Reproduce each record below in full, word for word, without images.

╭─ DATA RECORDS

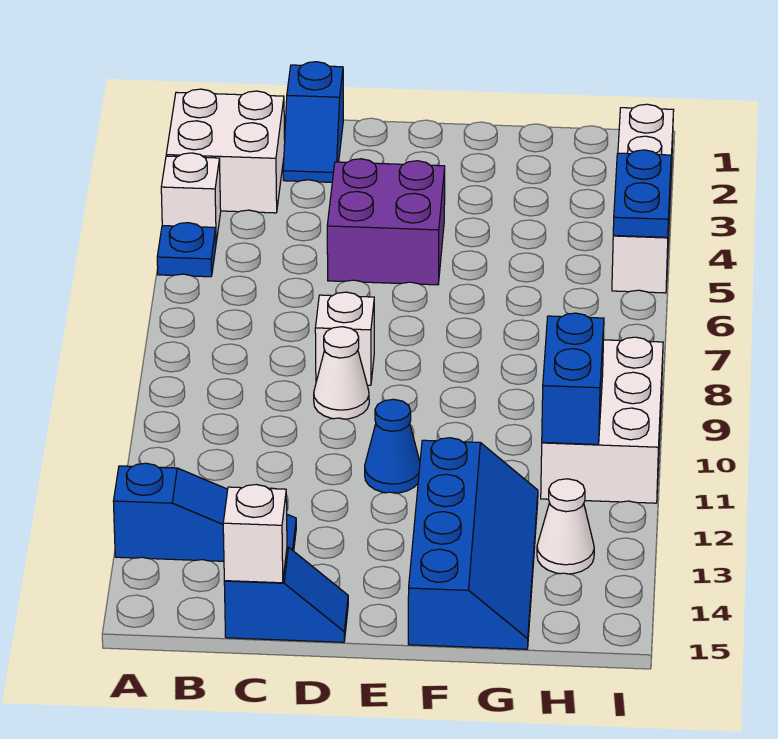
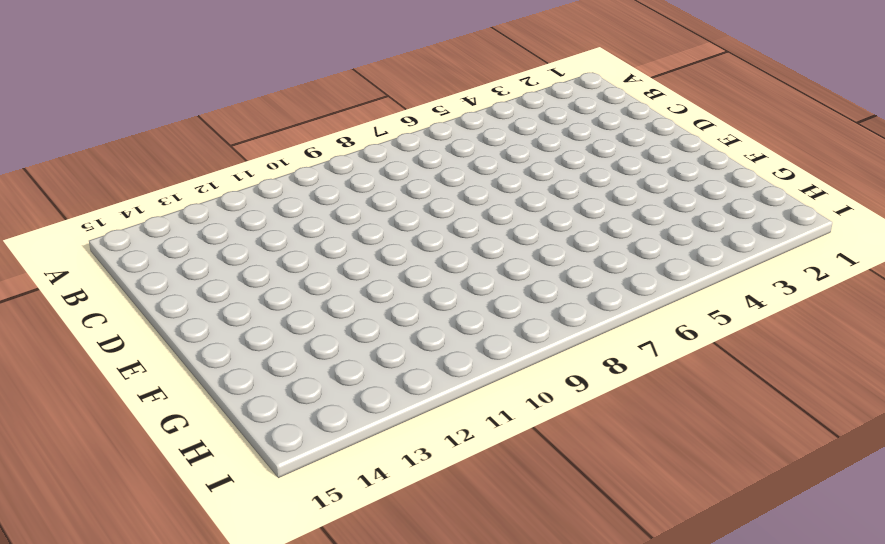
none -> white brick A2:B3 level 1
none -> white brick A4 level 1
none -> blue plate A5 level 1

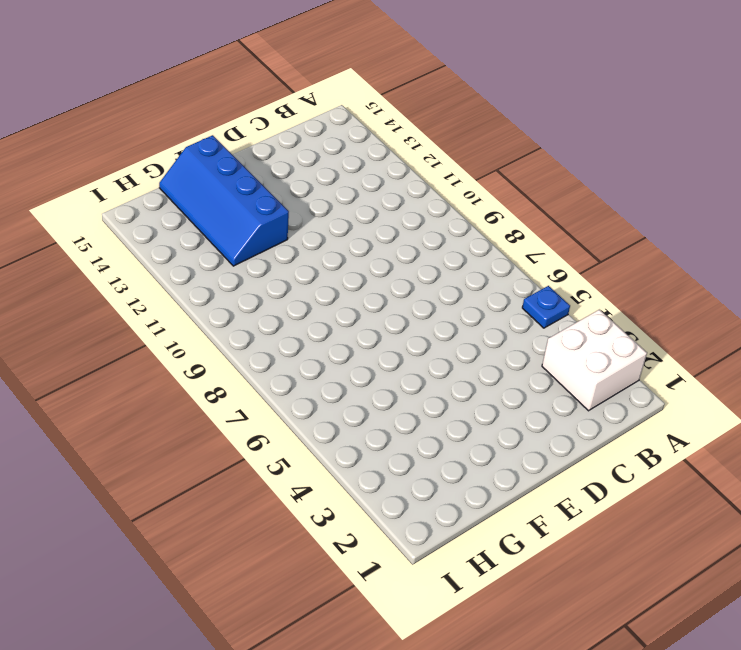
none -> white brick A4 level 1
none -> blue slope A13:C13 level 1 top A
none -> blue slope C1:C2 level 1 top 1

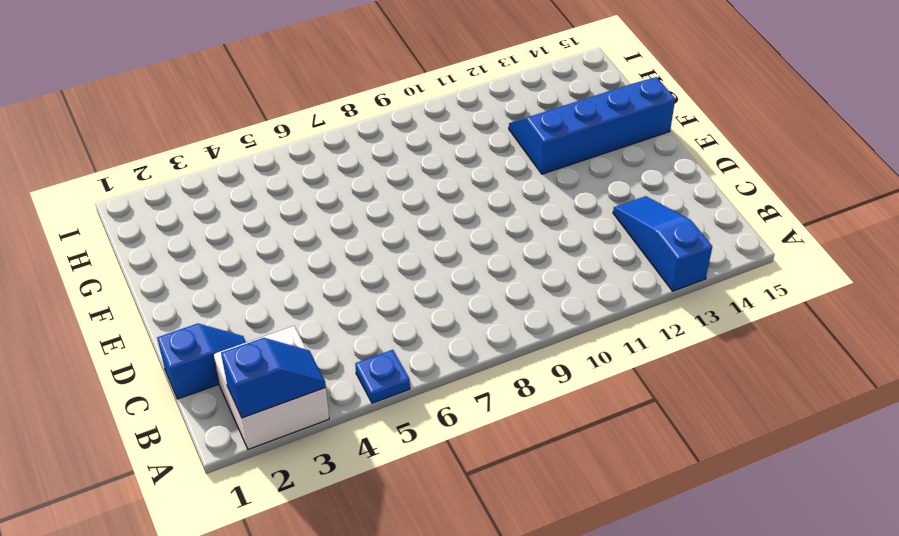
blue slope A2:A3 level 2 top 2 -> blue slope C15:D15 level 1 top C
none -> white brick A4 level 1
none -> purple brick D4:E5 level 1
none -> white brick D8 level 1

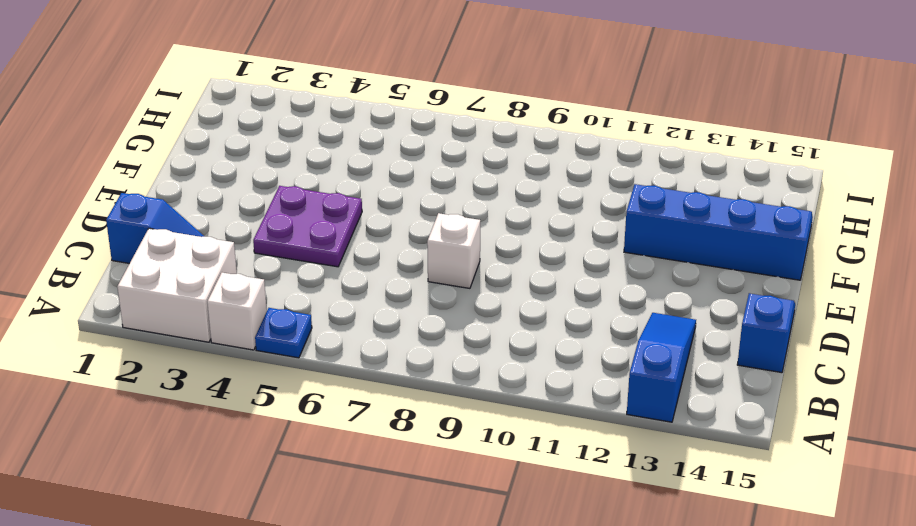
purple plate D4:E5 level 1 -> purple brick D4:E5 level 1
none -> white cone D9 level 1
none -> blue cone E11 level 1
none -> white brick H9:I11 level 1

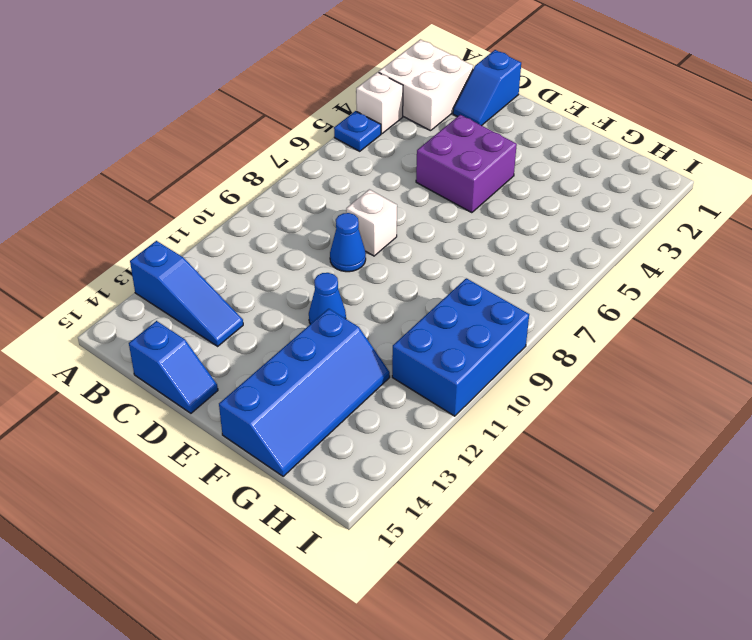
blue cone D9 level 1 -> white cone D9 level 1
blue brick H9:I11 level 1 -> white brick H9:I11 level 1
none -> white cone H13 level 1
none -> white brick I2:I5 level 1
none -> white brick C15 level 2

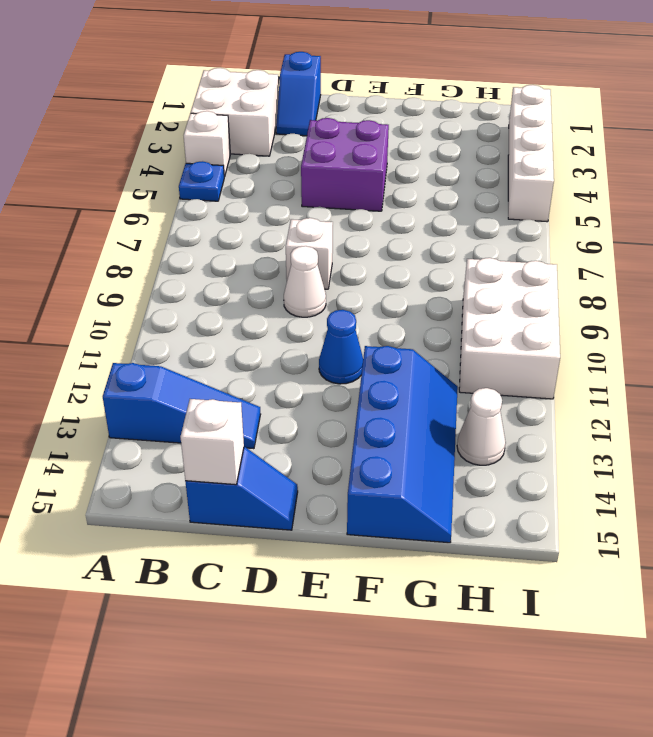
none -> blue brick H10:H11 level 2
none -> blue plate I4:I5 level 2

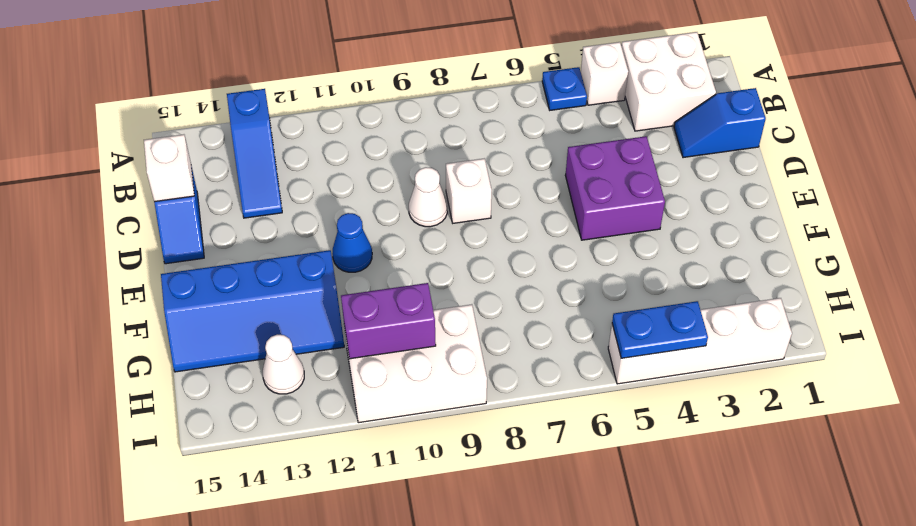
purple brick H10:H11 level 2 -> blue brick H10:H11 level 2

╰─

OUTPUT FOR THIS TASK:
none -> white brick A2:B3 level 1
none -> white brick A4 level 1
none -> blue plate A5 level 1

none -> white brick A4 level 1
none -> blue slope A13:C13 level 1 top A
none -> blue slope C1:C2 level 1 top 1

blue slope A2:A3 level 2 top 2 -> blue slope C15:D15 level 1 top C
none -> white brick A4 level 1
none -> purple brick D4:E5 level 1
none -> white brick D8 level 1

purple plate D4:E5 level 1 -> purple brick D4:E5 level 1
none -> white cone D9 level 1
none -> blue cone E11 level 1
none -> white brick H9:I11 level 1

blue cone D9 level 1 -> white cone D9 level 1
blue brick H9:I11 level 1 -> white brick H9:I11 level 1
none -> white cone H13 level 1
none -> white brick I2:I5 level 1
none -> white brick C15 level 2

none -> blue brick H10:H11 level 2
none -> blue plate I4:I5 level 2

purple brick H10:H11 level 2 -> blue brick H10:H11 level 2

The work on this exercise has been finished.